(Stored data Opens)
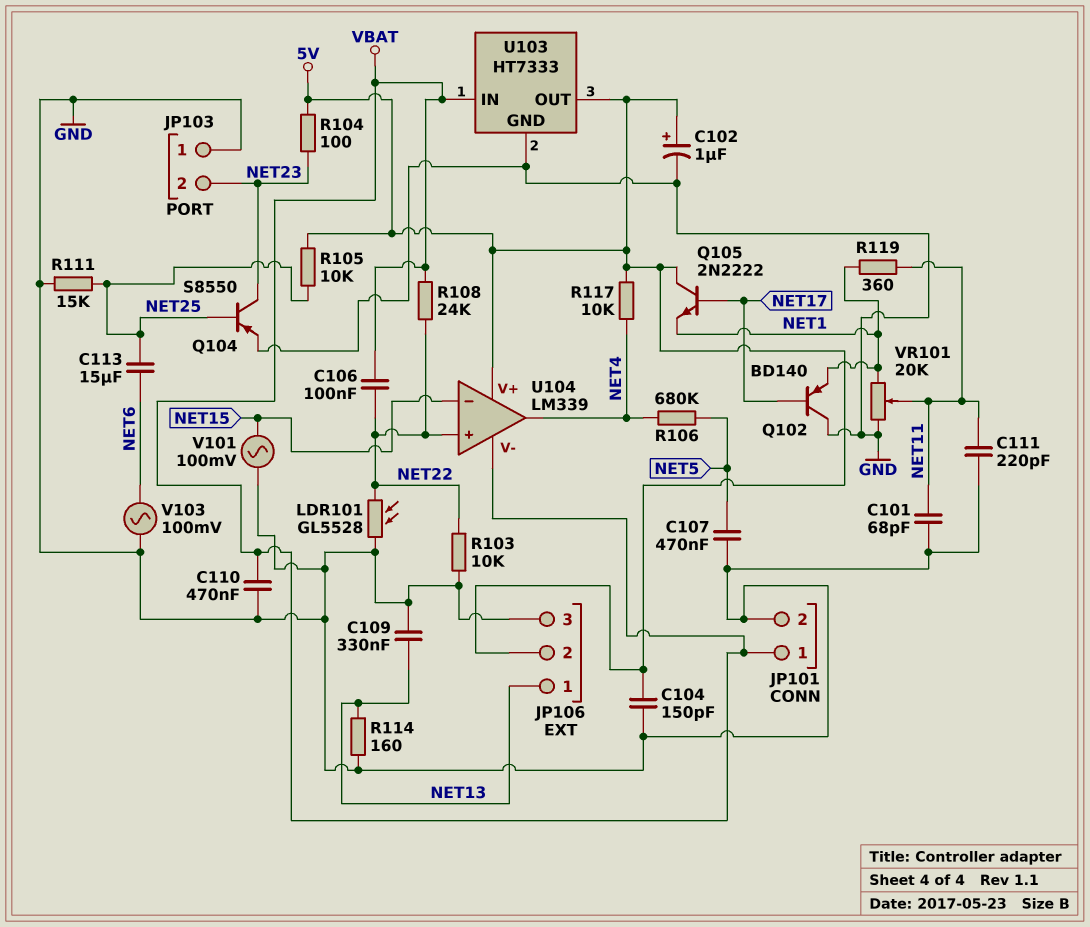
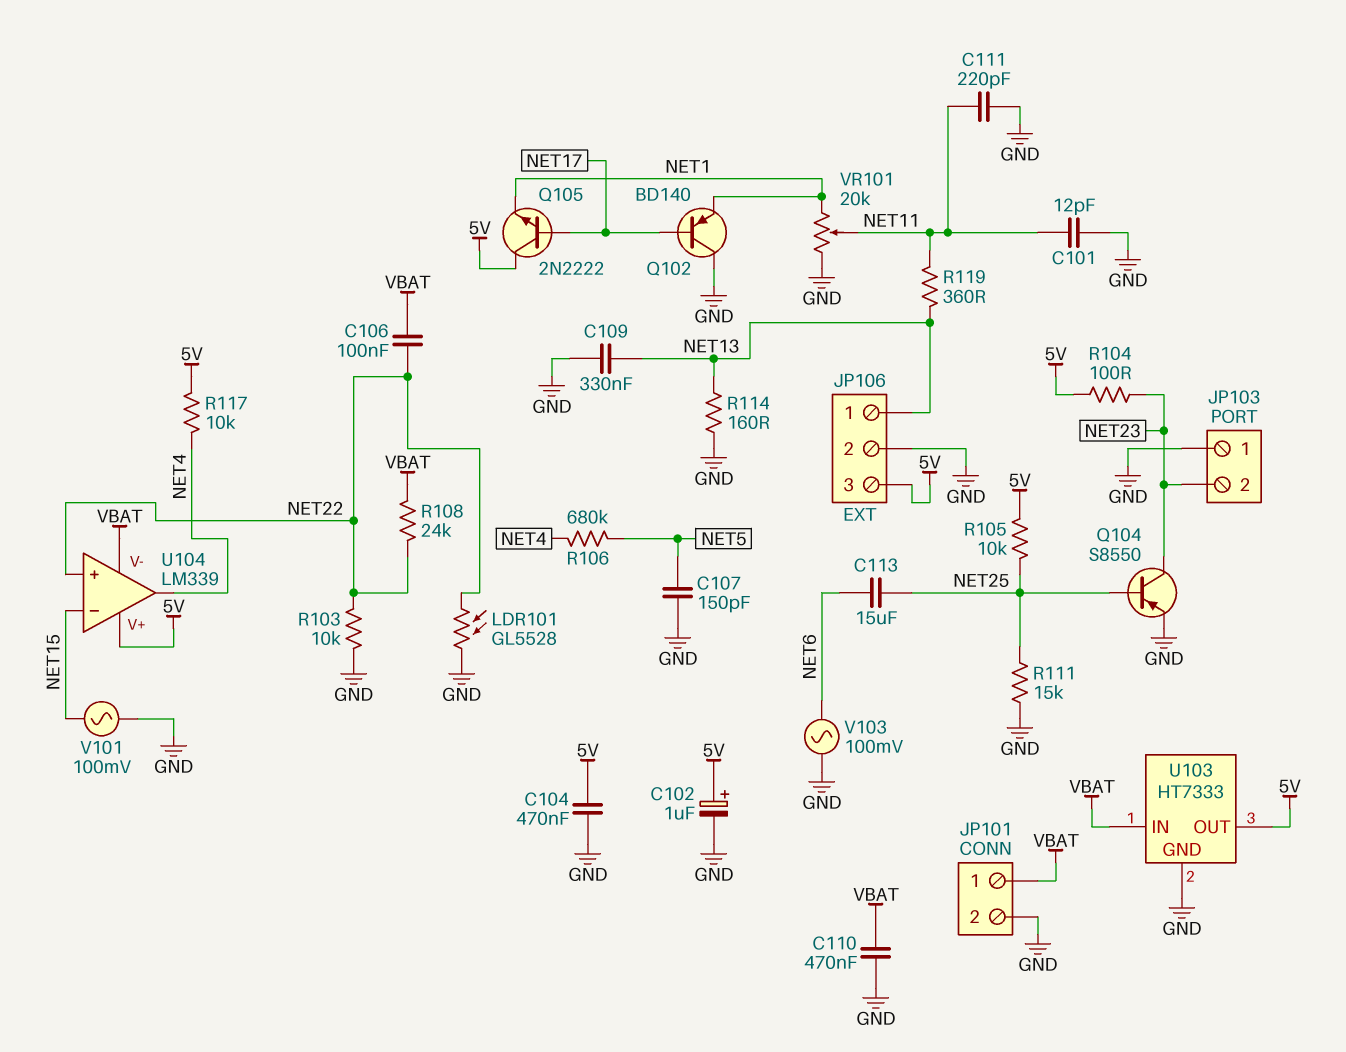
C101: 68pF (GND, NET11) -> 12pF (GND, NET11)
C104: 150pF (5V, GND) -> 470nF (5V, GND)
C107: 470nF (GND, NET5) -> 150pF (GND, NET5)
JP106 pin 2: 5V -> GND
JP106 pin 3: GND -> 5V
R119: 360 (NET1, NET11) -> 360 (NET11, NET13)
(Stored data Closes)
What to do:
After locating the line above that contains "JP106 pin 2: 5V -> GND", write out that line and every later one exactly, through the last line of the material, and nothing else.

Task solution:
JP106 pin 2: 5V -> GND
JP106 pin 3: GND -> 5V
R119: 360 (NET1, NET11) -> 360 (NET11, NET13)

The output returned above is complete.